TASK INSTRUCTIONS.
Only the lines holding "spinning" are wanted. Copy every one from the records below.

Dataset entries:
□ □ □ □ □

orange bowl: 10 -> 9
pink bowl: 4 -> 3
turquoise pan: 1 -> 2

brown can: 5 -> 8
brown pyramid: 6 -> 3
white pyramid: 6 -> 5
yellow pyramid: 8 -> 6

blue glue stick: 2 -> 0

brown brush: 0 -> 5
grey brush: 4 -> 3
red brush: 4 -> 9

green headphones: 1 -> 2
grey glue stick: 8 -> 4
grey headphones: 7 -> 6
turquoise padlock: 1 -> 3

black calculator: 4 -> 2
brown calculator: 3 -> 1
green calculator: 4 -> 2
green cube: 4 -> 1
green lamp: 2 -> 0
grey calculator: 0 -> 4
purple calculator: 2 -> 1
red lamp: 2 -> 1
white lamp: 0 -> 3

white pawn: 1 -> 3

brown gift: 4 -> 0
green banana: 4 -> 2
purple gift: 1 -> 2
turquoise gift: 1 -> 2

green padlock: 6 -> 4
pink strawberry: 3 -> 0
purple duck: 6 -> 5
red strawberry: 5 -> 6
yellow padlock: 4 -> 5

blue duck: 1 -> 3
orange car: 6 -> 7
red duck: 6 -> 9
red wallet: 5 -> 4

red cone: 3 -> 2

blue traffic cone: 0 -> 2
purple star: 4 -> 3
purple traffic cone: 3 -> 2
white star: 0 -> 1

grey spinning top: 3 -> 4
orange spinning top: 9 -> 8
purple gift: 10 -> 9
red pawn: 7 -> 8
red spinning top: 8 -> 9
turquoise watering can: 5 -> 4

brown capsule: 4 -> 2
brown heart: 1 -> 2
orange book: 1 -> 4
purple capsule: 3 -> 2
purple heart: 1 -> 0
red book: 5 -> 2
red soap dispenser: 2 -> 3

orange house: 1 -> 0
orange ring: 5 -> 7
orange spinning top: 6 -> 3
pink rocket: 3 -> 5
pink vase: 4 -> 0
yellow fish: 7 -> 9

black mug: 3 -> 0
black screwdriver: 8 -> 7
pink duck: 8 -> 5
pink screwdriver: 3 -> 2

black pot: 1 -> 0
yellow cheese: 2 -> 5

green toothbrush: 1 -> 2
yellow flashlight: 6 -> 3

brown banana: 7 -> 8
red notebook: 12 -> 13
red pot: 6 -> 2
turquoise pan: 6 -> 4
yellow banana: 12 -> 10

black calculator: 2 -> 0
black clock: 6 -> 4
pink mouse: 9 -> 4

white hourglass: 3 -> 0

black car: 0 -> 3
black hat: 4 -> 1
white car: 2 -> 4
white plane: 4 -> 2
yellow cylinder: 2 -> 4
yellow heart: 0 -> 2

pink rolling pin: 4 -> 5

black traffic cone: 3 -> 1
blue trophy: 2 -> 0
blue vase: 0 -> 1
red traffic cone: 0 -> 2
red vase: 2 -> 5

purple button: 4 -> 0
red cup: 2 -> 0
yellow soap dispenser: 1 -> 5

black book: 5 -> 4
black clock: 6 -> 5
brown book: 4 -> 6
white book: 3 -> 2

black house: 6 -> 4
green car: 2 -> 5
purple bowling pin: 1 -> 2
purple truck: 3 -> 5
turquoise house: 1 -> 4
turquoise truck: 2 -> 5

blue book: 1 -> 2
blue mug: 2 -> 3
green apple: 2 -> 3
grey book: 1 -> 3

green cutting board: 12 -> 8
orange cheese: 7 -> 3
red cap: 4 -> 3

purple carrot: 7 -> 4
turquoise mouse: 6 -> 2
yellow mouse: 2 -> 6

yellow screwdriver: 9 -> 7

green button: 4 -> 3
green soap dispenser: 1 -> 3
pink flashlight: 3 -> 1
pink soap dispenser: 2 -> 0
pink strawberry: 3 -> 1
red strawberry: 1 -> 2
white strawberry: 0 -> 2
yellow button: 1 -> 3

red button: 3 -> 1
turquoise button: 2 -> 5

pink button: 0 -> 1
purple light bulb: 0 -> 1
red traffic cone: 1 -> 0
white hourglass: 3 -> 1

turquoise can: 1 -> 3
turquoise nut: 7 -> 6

□ □ □ □ □

FINAL ANSWER.
grey spinning top: 3 -> 4
orange spinning top: 9 -> 8
red spinning top: 8 -> 9
orange spinning top: 6 -> 3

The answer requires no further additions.